How to complete this task:
Please copy exactly the lines from the first in the records through the line that contains "brown cylinder (752, 153, 70, 80)", but not the pictures.

[Information provided — start]

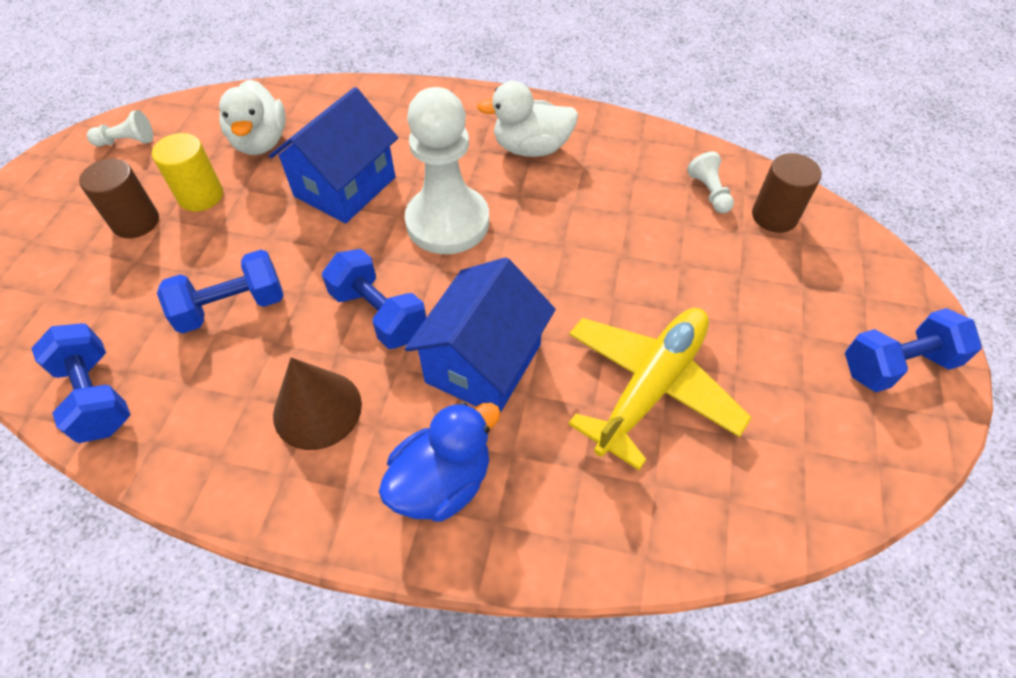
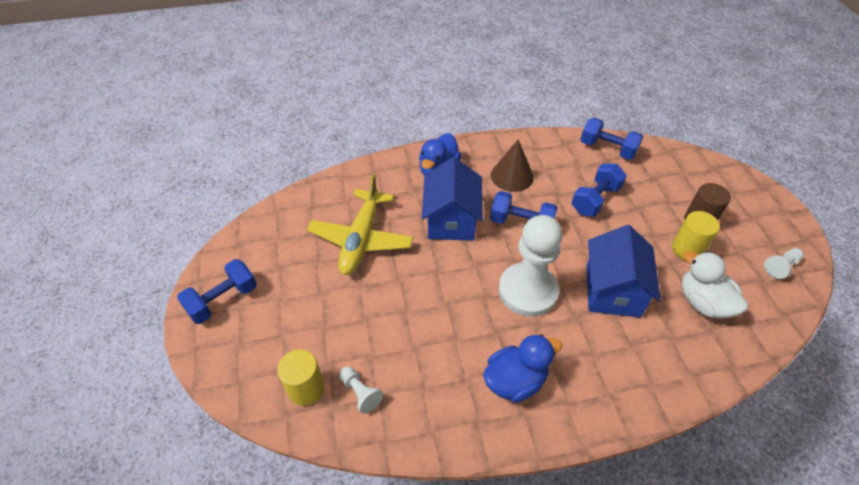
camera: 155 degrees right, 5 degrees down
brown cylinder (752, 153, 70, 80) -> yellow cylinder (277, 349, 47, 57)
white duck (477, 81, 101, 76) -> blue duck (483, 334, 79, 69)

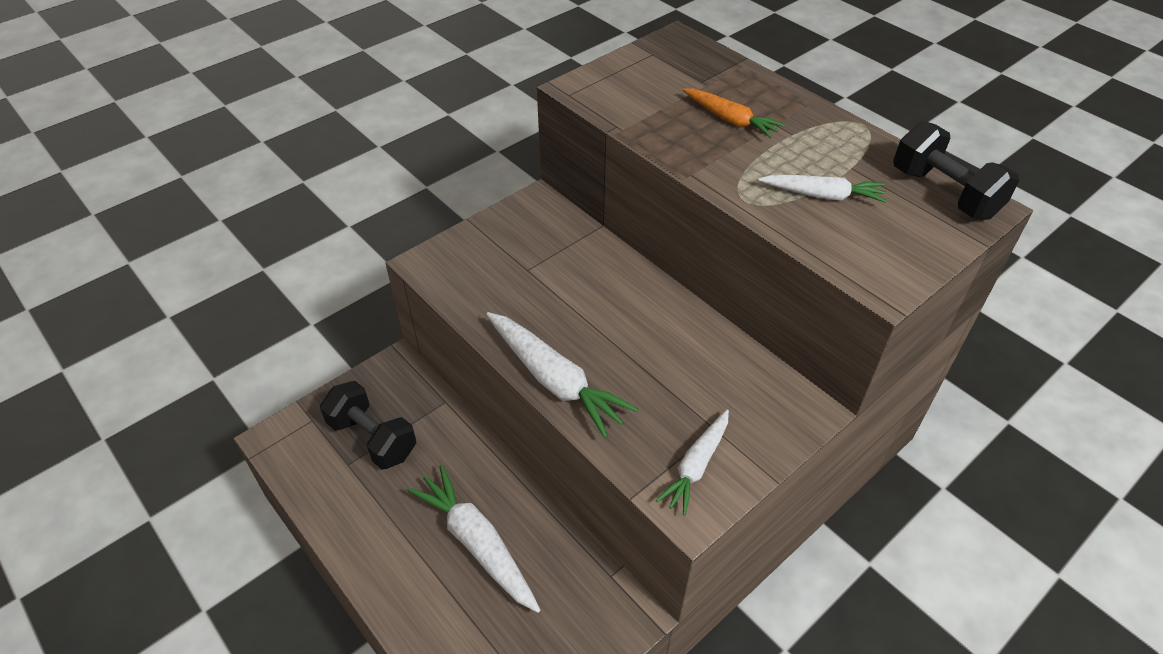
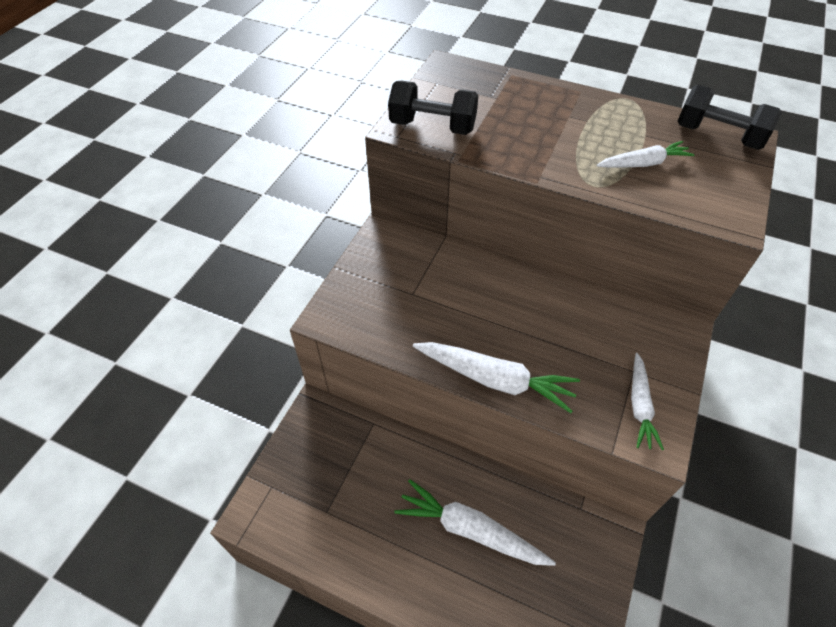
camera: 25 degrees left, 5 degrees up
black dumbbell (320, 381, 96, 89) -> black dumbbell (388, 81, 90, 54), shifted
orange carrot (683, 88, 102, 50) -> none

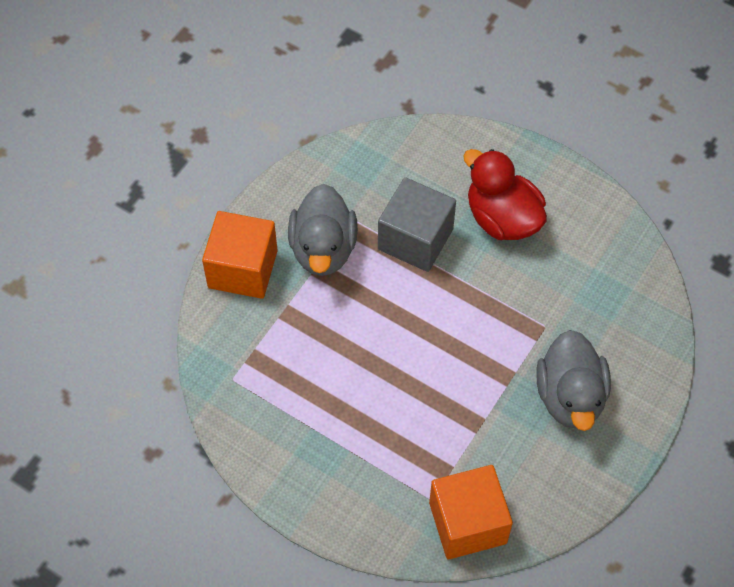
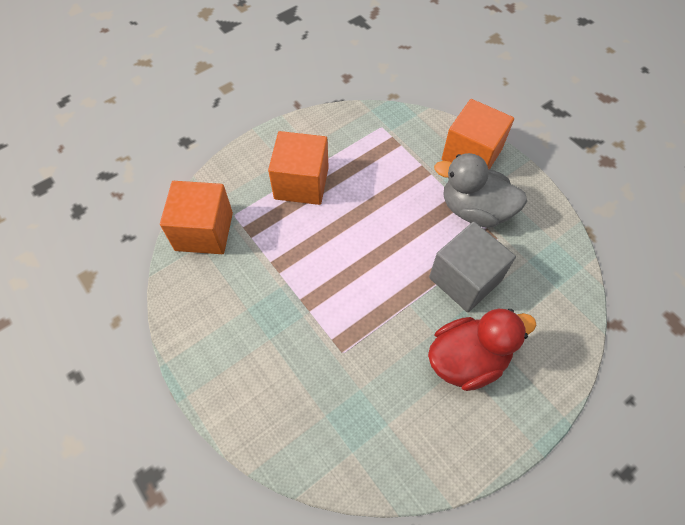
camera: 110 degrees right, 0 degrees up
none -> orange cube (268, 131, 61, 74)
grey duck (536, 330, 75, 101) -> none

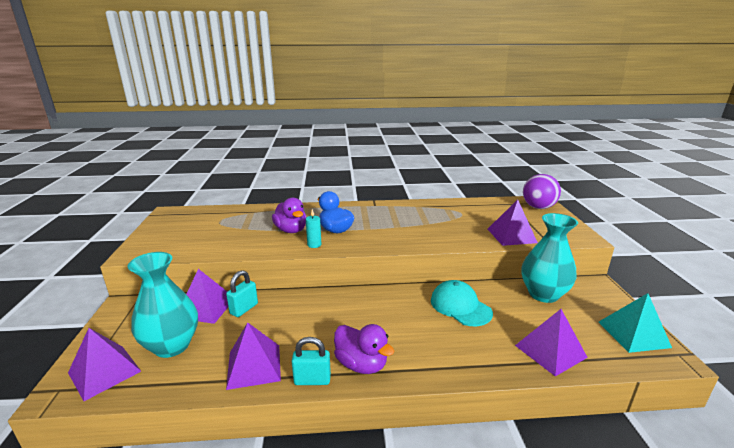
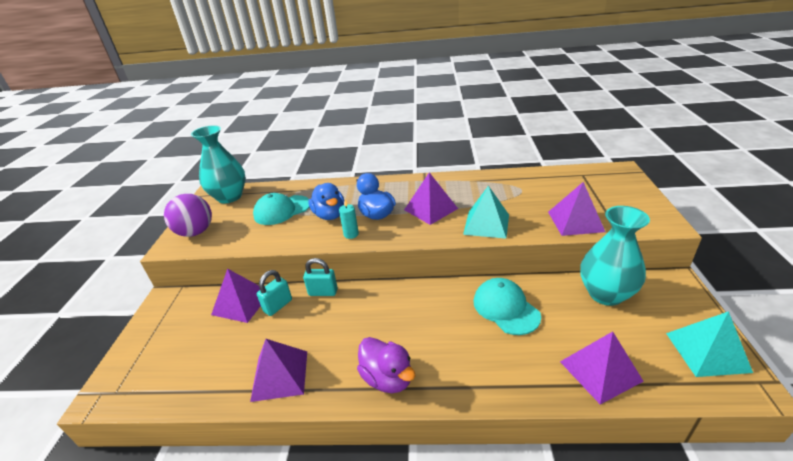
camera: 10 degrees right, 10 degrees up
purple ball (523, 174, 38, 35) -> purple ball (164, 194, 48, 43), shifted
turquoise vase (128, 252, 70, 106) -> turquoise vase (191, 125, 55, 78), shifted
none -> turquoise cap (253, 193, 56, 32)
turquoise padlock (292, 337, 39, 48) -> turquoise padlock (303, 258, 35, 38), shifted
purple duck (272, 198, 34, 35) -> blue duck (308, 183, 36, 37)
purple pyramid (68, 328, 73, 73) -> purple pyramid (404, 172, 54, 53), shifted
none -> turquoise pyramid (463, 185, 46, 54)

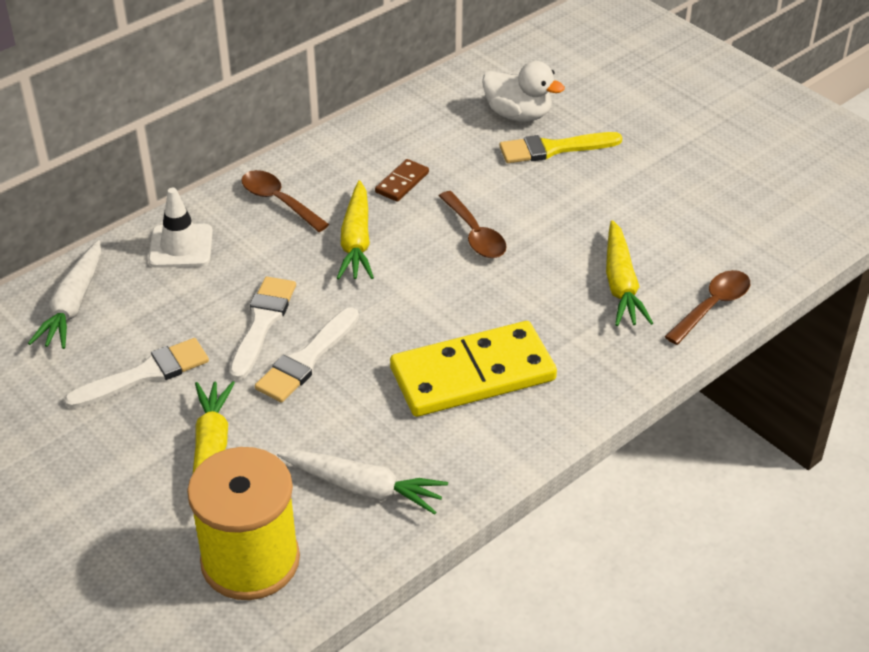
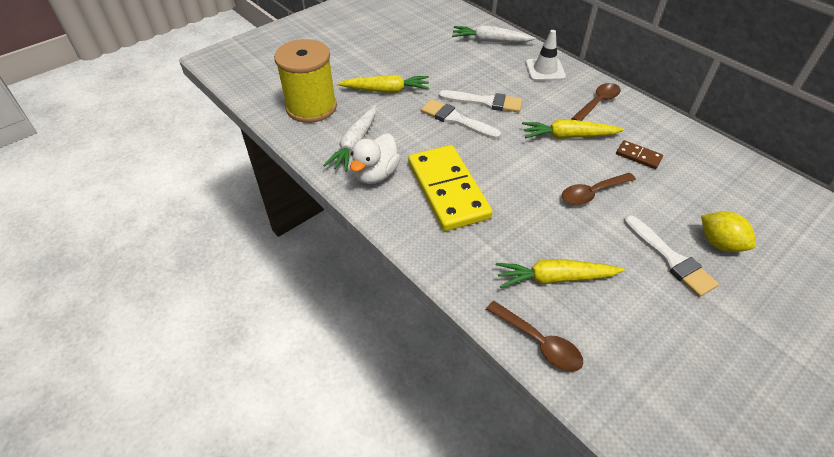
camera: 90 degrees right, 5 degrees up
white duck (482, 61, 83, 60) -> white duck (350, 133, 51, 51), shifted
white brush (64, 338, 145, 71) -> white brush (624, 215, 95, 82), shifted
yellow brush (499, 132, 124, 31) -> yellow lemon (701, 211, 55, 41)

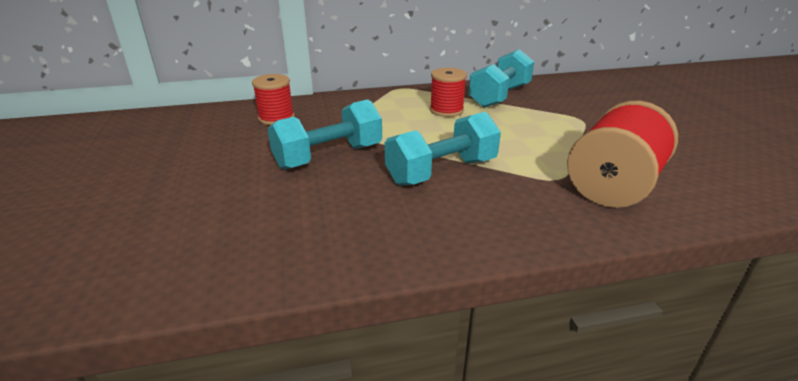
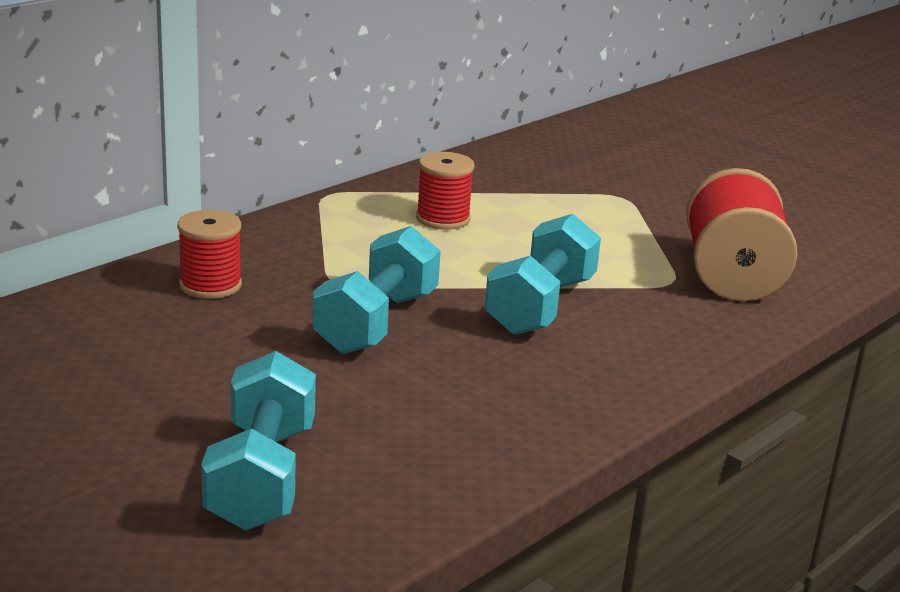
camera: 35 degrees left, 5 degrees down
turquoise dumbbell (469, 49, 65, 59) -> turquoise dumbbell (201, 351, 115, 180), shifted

[Information provided — finish]

Written answer:
camera: 155 degrees right, 5 degrees down
brown cylinder (752, 153, 70, 80) -> yellow cylinder (277, 349, 47, 57)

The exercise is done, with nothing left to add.